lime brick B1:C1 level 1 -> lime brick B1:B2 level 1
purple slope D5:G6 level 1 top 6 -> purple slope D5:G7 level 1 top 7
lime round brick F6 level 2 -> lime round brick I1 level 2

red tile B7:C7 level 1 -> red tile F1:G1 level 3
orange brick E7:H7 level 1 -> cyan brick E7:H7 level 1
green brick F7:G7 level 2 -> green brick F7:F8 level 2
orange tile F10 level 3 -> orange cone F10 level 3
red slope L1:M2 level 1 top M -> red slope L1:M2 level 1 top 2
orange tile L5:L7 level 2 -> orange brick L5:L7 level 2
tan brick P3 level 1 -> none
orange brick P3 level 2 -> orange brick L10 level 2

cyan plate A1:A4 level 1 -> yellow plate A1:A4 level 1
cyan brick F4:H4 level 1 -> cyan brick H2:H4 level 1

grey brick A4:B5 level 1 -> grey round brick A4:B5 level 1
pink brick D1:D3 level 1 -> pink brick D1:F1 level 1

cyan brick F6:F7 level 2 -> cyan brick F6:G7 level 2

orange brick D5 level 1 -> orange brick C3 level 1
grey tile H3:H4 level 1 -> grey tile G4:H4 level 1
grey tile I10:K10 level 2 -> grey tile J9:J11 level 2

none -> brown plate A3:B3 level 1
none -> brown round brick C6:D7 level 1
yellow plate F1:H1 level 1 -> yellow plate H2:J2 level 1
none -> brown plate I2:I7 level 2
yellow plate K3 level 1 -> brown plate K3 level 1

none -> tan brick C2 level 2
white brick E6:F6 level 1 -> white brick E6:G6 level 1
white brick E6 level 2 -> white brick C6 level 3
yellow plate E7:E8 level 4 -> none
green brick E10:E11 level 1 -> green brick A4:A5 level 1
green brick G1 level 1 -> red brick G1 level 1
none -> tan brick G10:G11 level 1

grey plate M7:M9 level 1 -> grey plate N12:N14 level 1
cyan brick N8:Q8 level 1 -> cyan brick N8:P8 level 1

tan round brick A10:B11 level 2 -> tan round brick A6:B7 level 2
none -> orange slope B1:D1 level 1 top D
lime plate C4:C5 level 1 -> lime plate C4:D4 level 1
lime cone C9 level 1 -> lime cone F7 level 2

---------------

* _Problem statement_: In this exercise, give every record above again exactly.

* _Answer space_:
lime brick B1:C1 level 1 -> lime brick B1:B2 level 1
purple slope D5:G6 level 1 top 6 -> purple slope D5:G7 level 1 top 7
lime round brick F6 level 2 -> lime round brick I1 level 2

red tile B7:C7 level 1 -> red tile F1:G1 level 3
orange brick E7:H7 level 1 -> cyan brick E7:H7 level 1
green brick F7:G7 level 2 -> green brick F7:F8 level 2
orange tile F10 level 3 -> orange cone F10 level 3
red slope L1:M2 level 1 top M -> red slope L1:M2 level 1 top 2
orange tile L5:L7 level 2 -> orange brick L5:L7 level 2
tan brick P3 level 1 -> none
orange brick P3 level 2 -> orange brick L10 level 2

cyan plate A1:A4 level 1 -> yellow plate A1:A4 level 1
cyan brick F4:H4 level 1 -> cyan brick H2:H4 level 1

grey brick A4:B5 level 1 -> grey round brick A4:B5 level 1
pink brick D1:D3 level 1 -> pink brick D1:F1 level 1

cyan brick F6:F7 level 2 -> cyan brick F6:G7 level 2

orange brick D5 level 1 -> orange brick C3 level 1
grey tile H3:H4 level 1 -> grey tile G4:H4 level 1
grey tile I10:K10 level 2 -> grey tile J9:J11 level 2

none -> brown plate A3:B3 level 1
none -> brown round brick C6:D7 level 1
yellow plate F1:H1 level 1 -> yellow plate H2:J2 level 1
none -> brown plate I2:I7 level 2
yellow plate K3 level 1 -> brown plate K3 level 1

none -> tan brick C2 level 2
white brick E6:F6 level 1 -> white brick E6:G6 level 1
white brick E6 level 2 -> white brick C6 level 3
yellow plate E7:E8 level 4 -> none
green brick E10:E11 level 1 -> green brick A4:A5 level 1
green brick G1 level 1 -> red brick G1 level 1
none -> tan brick G10:G11 level 1

grey plate M7:M9 level 1 -> grey plate N12:N14 level 1
cyan brick N8:Q8 level 1 -> cyan brick N8:P8 level 1

tan round brick A10:B11 level 2 -> tan round brick A6:B7 level 2
none -> orange slope B1:D1 level 1 top D
lime plate C4:C5 level 1 -> lime plate C4:D4 level 1
lime cone C9 level 1 -> lime cone F7 level 2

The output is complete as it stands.